Problem requirements
Your task is to retype every entry exactly, omitting nothing.

(Multi-step shape edit data)

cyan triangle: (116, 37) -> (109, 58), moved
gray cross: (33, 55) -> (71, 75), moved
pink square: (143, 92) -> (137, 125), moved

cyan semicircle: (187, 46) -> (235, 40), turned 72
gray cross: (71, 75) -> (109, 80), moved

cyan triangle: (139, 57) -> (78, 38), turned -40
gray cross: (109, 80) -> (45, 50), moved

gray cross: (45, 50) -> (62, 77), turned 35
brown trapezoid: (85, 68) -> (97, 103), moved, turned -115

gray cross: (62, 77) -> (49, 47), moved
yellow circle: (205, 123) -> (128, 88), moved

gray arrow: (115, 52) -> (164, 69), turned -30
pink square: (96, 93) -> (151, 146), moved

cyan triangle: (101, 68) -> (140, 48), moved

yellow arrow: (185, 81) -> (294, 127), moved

Response
cyan triangle: (116, 37) -> (109, 58), moved
gray cross: (33, 55) -> (71, 75), moved
pink square: (143, 92) -> (137, 125), moved

cyan semicircle: (187, 46) -> (235, 40), turned 72
gray cross: (71, 75) -> (109, 80), moved

cyan triangle: (139, 57) -> (78, 38), turned -40
gray cross: (109, 80) -> (45, 50), moved

gray cross: (45, 50) -> (62, 77), turned 35
brown trapezoid: (85, 68) -> (97, 103), moved, turned -115

gray cross: (62, 77) -> (49, 47), moved
yellow circle: (205, 123) -> (128, 88), moved

gray arrow: (115, 52) -> (164, 69), turned -30
pink square: (96, 93) -> (151, 146), moved

cyan triangle: (101, 68) -> (140, 48), moved

yellow arrow: (185, 81) -> (294, 127), moved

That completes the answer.